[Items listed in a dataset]
------------------------------

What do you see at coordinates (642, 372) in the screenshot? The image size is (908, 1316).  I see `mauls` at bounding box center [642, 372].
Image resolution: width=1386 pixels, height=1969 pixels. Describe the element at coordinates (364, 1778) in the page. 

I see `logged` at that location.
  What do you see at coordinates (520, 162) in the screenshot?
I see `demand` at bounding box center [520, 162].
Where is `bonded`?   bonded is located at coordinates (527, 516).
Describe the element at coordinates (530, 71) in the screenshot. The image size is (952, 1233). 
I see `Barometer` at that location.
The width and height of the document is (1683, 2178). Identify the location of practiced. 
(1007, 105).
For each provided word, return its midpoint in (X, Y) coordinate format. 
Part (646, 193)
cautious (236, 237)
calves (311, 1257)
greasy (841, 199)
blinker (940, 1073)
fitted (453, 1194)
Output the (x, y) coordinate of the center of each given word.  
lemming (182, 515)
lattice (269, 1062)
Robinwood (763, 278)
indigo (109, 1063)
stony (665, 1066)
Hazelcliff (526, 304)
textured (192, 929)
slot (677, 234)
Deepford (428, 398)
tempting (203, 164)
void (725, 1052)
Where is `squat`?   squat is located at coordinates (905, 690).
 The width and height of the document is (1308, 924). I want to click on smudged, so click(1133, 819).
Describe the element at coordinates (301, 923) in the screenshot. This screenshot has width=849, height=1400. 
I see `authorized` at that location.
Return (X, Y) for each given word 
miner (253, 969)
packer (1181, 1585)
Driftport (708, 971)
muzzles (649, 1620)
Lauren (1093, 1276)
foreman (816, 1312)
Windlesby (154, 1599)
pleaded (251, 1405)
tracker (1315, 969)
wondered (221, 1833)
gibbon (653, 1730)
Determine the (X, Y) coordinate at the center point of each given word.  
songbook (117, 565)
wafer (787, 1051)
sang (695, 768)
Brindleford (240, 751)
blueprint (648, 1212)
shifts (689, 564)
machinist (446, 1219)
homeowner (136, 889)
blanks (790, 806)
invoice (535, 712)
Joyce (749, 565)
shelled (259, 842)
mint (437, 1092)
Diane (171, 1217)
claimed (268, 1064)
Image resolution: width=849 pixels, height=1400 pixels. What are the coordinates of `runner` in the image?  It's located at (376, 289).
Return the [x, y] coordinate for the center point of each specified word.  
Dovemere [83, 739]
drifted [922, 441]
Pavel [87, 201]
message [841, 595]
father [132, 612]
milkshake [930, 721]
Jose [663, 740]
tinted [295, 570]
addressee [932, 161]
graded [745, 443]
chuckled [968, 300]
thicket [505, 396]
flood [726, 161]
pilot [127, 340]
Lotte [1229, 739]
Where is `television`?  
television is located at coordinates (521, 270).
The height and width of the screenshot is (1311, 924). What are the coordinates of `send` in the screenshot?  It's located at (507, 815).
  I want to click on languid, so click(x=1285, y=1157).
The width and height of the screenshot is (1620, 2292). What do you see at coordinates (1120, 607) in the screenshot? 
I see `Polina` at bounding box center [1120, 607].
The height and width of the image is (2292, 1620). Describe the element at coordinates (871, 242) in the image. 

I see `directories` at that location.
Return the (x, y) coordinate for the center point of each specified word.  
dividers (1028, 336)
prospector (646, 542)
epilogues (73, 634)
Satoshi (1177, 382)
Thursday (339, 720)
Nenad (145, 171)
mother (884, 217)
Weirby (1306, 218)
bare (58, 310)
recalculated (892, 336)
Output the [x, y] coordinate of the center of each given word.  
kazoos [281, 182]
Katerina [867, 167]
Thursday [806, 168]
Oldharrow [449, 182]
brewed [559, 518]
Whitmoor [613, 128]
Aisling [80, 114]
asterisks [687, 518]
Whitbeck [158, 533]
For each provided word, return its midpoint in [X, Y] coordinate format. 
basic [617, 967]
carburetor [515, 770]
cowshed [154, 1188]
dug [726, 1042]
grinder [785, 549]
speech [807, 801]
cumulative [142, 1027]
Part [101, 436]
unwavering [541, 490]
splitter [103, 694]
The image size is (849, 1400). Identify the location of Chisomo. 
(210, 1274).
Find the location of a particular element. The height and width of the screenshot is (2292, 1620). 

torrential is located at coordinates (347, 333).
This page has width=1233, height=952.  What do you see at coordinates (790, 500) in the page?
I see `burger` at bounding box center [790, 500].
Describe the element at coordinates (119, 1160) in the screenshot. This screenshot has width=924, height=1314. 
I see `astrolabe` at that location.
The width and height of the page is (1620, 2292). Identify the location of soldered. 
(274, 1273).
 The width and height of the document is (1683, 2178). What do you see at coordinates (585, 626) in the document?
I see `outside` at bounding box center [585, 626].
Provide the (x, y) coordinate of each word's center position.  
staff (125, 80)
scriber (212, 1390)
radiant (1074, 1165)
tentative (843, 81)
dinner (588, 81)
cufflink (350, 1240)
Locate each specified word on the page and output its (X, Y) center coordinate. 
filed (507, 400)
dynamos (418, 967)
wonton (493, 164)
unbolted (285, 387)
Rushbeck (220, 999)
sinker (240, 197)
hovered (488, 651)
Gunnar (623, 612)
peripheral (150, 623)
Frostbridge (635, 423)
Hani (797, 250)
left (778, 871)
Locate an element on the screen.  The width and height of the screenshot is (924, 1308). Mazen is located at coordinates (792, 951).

------------------------------

Reproduce the items above, swapping every occurrence of "Describe the element" for "Name the element" and leaving all other text unchanged.

What do you see at coordinates (642, 372) in the screenshot? The image size is (908, 1316).  I see `mauls` at bounding box center [642, 372].
Image resolution: width=1386 pixels, height=1969 pixels. Name the element at coordinates (364, 1778) in the page. 

I see `logged` at that location.
  What do you see at coordinates (520, 162) in the screenshot?
I see `demand` at bounding box center [520, 162].
Where is `bonded`?   bonded is located at coordinates (527, 516).
Name the element at coordinates (530, 71) in the screenshot. The image size is (952, 1233). 
I see `Barometer` at that location.
The width and height of the document is (1683, 2178). Identify the location of practiced. 
(1007, 105).
For each provided word, return its midpoint in (X, Y) coordinate format. 
Part (646, 193)
cautious (236, 237)
calves (311, 1257)
greasy (841, 199)
blinker (940, 1073)
fitted (453, 1194)
Output the (x, y) coordinate of the center of each given word.  
lemming (182, 515)
lattice (269, 1062)
Robinwood (763, 278)
indigo (109, 1063)
stony (665, 1066)
Hazelcliff (526, 304)
textured (192, 929)
slot (677, 234)
Deepford (428, 398)
tempting (203, 164)
void (725, 1052)
Where is `squat`?   squat is located at coordinates (905, 690).
 The width and height of the document is (1308, 924). I want to click on smudged, so click(1133, 819).
Name the element at coordinates (301, 923) in the screenshot. This screenshot has width=849, height=1400. 
I see `authorized` at that location.
Return (X, Y) for each given word 
miner (253, 969)
packer (1181, 1585)
Driftport (708, 971)
muzzles (649, 1620)
Lauren (1093, 1276)
foreman (816, 1312)
Windlesby (154, 1599)
pleaded (251, 1405)
tracker (1315, 969)
wondered (221, 1833)
gibbon (653, 1730)
Determine the (X, Y) coordinate at the center point of each given word.  
songbook (117, 565)
wafer (787, 1051)
sang (695, 768)
Brindleford (240, 751)
blueprint (648, 1212)
shifts (689, 564)
machinist (446, 1219)
homeowner (136, 889)
blanks (790, 806)
invoice (535, 712)
Joyce (749, 565)
shelled (259, 842)
mint (437, 1092)
Diane (171, 1217)
claimed (268, 1064)
Image resolution: width=849 pixels, height=1400 pixels. What are the coordinates of `runner` in the image?  It's located at (376, 289).
Return the [x, y] coordinate for the center point of each specified word.  
Dovemere [83, 739]
drifted [922, 441]
Pavel [87, 201]
message [841, 595]
father [132, 612]
milkshake [930, 721]
Jose [663, 740]
tinted [295, 570]
addressee [932, 161]
graded [745, 443]
chuckled [968, 300]
thicket [505, 396]
flood [726, 161]
pilot [127, 340]
Lotte [1229, 739]
Where is `television`?  
television is located at coordinates (521, 270).
The height and width of the screenshot is (1311, 924). What are the coordinates of `send` in the screenshot?  It's located at (507, 815).
  I want to click on languid, so click(x=1285, y=1157).
The width and height of the screenshot is (1620, 2292). What do you see at coordinates (1120, 607) in the screenshot? 
I see `Polina` at bounding box center [1120, 607].
The height and width of the image is (2292, 1620). Name the element at coordinates (871, 242) in the image. 

I see `directories` at that location.
Return the (x, y) coordinate for the center point of each specified word.  
dividers (1028, 336)
prospector (646, 542)
epilogues (73, 634)
Satoshi (1177, 382)
Thursday (339, 720)
Nenad (145, 171)
mother (884, 217)
Weirby (1306, 218)
bare (58, 310)
recalculated (892, 336)
Output the [x, y] coordinate of the center of each given word.  
kazoos [281, 182]
Katerina [867, 167]
Thursday [806, 168]
Oldharrow [449, 182]
brewed [559, 518]
Whitmoor [613, 128]
Aisling [80, 114]
asterisks [687, 518]
Whitbeck [158, 533]
For each provided word, return its midpoint in [X, Y] coordinate format. 
basic [617, 967]
carburetor [515, 770]
cowshed [154, 1188]
dug [726, 1042]
grinder [785, 549]
speech [807, 801]
cumulative [142, 1027]
Part [101, 436]
unwavering [541, 490]
splitter [103, 694]
The image size is (849, 1400). Identify the location of Chisomo. 
(210, 1274).
Find the location of a particular element. The height and width of the screenshot is (2292, 1620). 

torrential is located at coordinates (347, 333).
This page has width=1233, height=952.  What do you see at coordinates (790, 500) in the page?
I see `burger` at bounding box center [790, 500].
Name the element at coordinates (119, 1160) in the screenshot. This screenshot has width=924, height=1314. 
I see `astrolabe` at that location.
The width and height of the page is (1620, 2292). Identify the location of soldered. 
(274, 1273).
 The width and height of the document is (1683, 2178). What do you see at coordinates (585, 626) in the document?
I see `outside` at bounding box center [585, 626].
Provide the (x, y) coordinate of each word's center position.  
staff (125, 80)
scriber (212, 1390)
radiant (1074, 1165)
tentative (843, 81)
dinner (588, 81)
cufflink (350, 1240)
Locate each specified word on the page and output its (X, Y) center coordinate. 
filed (507, 400)
dynamos (418, 967)
wonton (493, 164)
unbolted (285, 387)
Rushbeck (220, 999)
sinker (240, 197)
hovered (488, 651)
Gunnar (623, 612)
peripheral (150, 623)
Frostbridge (635, 423)
Hani (797, 250)
left (778, 871)
Locate an element on the screen.  The width and height of the screenshot is (924, 1308). Mazen is located at coordinates (792, 951).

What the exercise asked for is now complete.